_PROBLEM TO SOLVE_
Read through the data and report every line in which the word "switch" occurs.

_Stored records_

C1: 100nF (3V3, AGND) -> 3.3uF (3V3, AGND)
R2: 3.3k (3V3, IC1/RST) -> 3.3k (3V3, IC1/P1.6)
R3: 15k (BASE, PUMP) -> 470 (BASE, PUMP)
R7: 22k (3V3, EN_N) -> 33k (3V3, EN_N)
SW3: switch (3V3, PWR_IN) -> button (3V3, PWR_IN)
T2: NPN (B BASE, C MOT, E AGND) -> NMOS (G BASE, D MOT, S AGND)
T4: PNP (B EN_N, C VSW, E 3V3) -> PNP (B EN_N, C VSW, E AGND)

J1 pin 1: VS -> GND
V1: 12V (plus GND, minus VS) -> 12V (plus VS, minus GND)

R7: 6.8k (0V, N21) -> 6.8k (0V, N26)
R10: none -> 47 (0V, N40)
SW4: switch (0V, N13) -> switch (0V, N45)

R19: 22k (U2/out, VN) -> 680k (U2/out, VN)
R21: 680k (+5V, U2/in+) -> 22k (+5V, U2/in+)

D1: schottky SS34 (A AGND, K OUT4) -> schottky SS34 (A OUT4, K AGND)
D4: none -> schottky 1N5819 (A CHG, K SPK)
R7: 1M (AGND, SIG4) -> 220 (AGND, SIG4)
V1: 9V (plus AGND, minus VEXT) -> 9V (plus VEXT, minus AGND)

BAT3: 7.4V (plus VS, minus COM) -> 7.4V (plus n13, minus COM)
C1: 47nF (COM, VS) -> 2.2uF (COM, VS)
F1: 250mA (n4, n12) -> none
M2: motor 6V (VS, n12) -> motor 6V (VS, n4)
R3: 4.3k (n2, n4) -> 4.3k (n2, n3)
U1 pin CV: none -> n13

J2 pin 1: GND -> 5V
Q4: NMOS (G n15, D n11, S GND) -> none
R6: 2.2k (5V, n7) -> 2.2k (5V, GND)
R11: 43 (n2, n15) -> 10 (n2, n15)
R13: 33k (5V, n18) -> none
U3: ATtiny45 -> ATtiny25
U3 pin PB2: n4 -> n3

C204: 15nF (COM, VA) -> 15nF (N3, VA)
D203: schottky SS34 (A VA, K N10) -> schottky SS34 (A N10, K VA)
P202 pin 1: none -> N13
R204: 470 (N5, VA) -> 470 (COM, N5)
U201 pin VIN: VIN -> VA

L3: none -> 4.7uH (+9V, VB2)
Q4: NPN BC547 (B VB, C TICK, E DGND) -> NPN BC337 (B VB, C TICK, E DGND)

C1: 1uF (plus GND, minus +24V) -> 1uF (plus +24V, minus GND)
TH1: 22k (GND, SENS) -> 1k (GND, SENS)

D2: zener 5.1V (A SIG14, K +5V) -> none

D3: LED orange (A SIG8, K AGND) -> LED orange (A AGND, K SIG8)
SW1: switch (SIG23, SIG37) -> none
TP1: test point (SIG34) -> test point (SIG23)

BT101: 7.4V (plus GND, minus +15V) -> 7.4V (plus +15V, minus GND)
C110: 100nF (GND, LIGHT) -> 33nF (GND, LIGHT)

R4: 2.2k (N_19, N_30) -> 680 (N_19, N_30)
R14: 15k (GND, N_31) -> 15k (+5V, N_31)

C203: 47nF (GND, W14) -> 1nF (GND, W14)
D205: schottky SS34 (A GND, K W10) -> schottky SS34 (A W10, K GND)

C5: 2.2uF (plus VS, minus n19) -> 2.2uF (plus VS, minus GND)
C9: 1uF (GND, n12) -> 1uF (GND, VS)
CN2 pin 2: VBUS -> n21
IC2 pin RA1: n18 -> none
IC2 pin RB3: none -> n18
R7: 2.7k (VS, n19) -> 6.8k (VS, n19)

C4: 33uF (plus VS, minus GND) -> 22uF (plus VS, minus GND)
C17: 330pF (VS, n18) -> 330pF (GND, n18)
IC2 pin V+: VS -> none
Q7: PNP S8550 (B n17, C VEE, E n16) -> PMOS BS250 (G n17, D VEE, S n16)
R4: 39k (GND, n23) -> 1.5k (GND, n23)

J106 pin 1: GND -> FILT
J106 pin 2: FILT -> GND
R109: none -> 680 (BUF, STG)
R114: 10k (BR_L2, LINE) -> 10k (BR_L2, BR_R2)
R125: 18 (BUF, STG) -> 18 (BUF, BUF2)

_TASK ANSWER_
SW3: switch (3V3, PWR_IN) -> button (3V3, PWR_IN)
SW4: switch (0V, N13) -> switch (0V, N45)
SW1: switch (SIG23, SIG37) -> none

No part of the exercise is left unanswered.